● Task item: Repeat every record word for word and omit the images.

START Supplied material

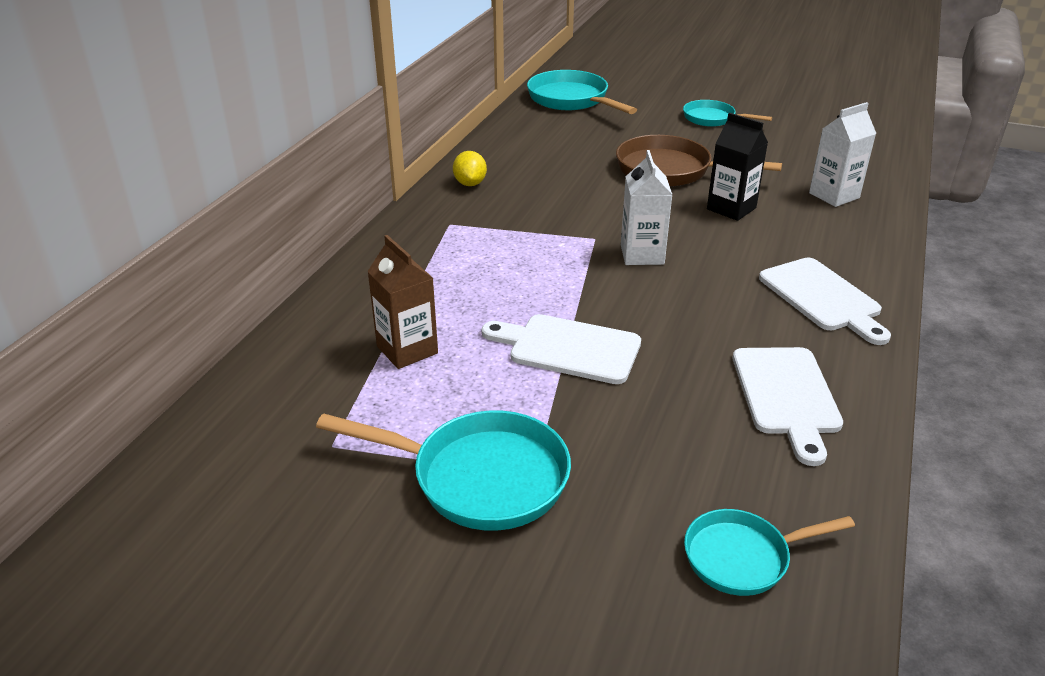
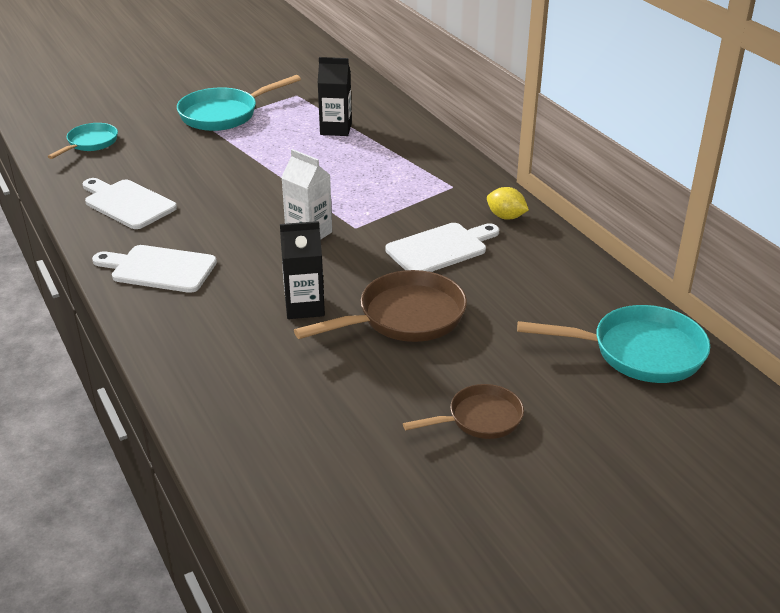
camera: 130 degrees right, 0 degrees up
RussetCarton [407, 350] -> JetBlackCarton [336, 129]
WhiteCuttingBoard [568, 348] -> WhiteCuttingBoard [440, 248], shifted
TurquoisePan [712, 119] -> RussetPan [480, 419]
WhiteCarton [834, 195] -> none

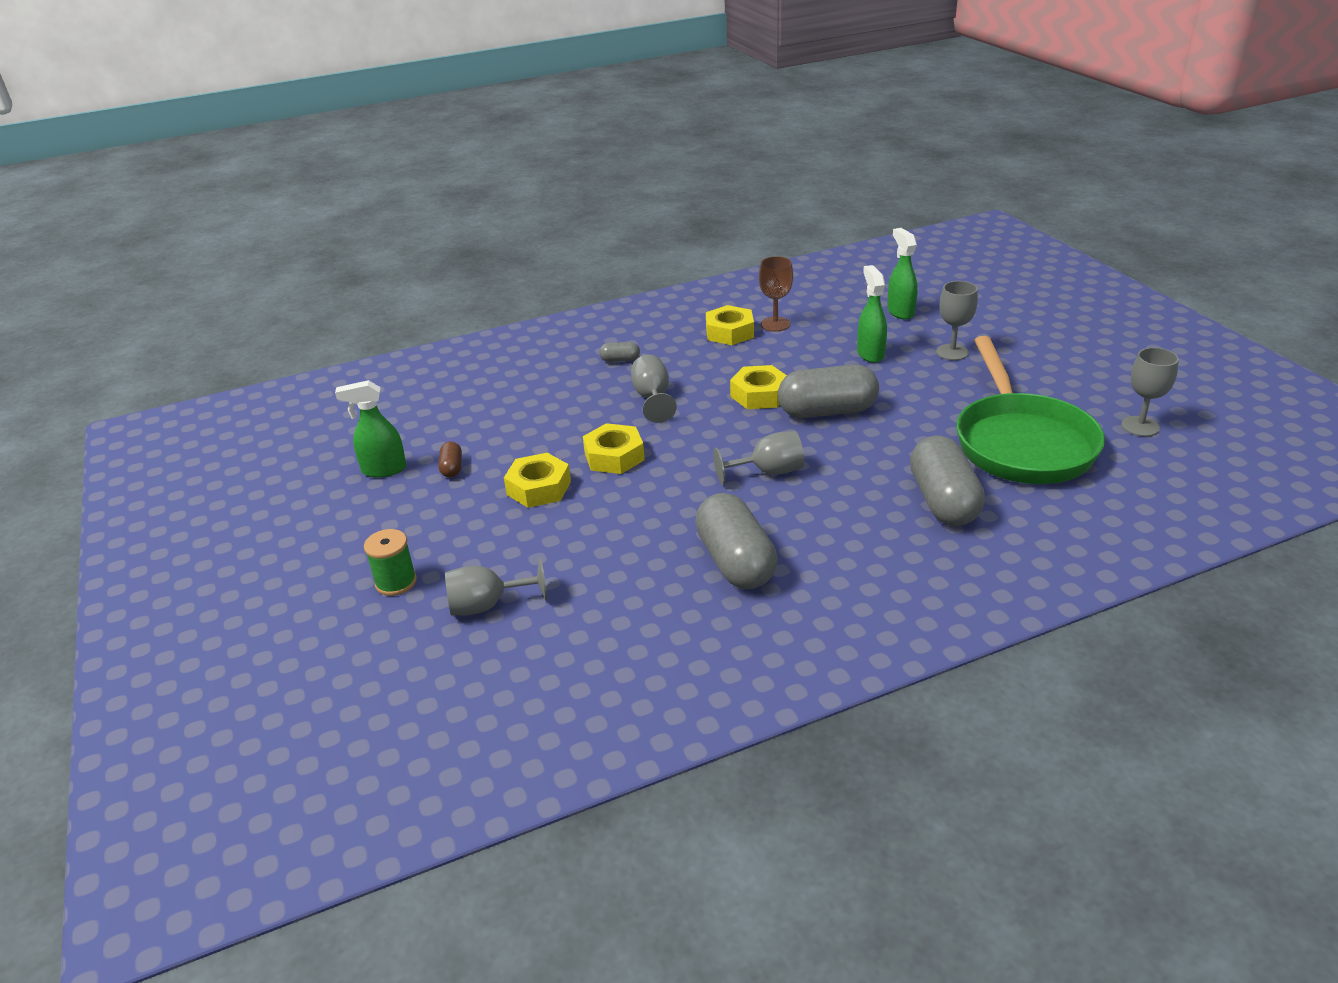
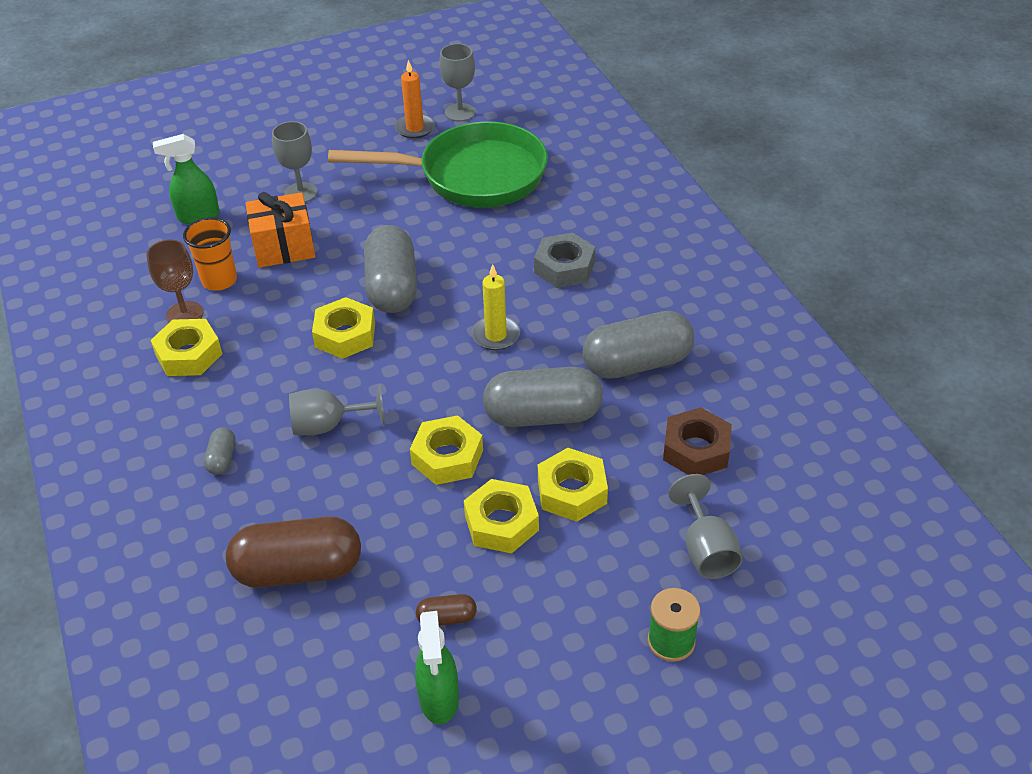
camera: 90 degrees left, 10 degrees up
GreyChalice [768, 472] -> YellowWaxCandle [496, 335]
EmeraldSprayCleaner [870, 354] -> BrightOrangeWrappedGift [284, 247]
GreyPillShape [943, 501] -> GreyPillShape [542, 415], shifted
none -> BrightOrangeTumbler [219, 280]
none -> RussetPillShape [298, 570]
none -> BrightOrangeWaxCandle [415, 128]
none -> GreyHexNut [564, 267]
none -> YellowHexNut [572, 491]
none -> RussetHexNut [696, 450]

END Supplied material

● Result below:
camera: 130 degrees right, 0 degrees up
RussetCarton [407, 350] -> JetBlackCarton [336, 129]
WhiteCuttingBoard [568, 348] -> WhiteCuttingBoard [440, 248], shifted
TurquoisePan [712, 119] -> RussetPan [480, 419]
WhiteCarton [834, 195] -> none

camera: 90 degrees left, 10 degrees up
GreyChalice [768, 472] -> YellowWaxCandle [496, 335]
EmeraldSprayCleaner [870, 354] -> BrightOrangeWrappedGift [284, 247]
GreyPillShape [943, 501] -> GreyPillShape [542, 415], shifted
none -> BrightOrangeTumbler [219, 280]
none -> RussetPillShape [298, 570]
none -> BrightOrangeWaxCandle [415, 128]
none -> GreyHexNut [564, 267]
none -> YellowHexNut [572, 491]
none -> RussetHexNut [696, 450]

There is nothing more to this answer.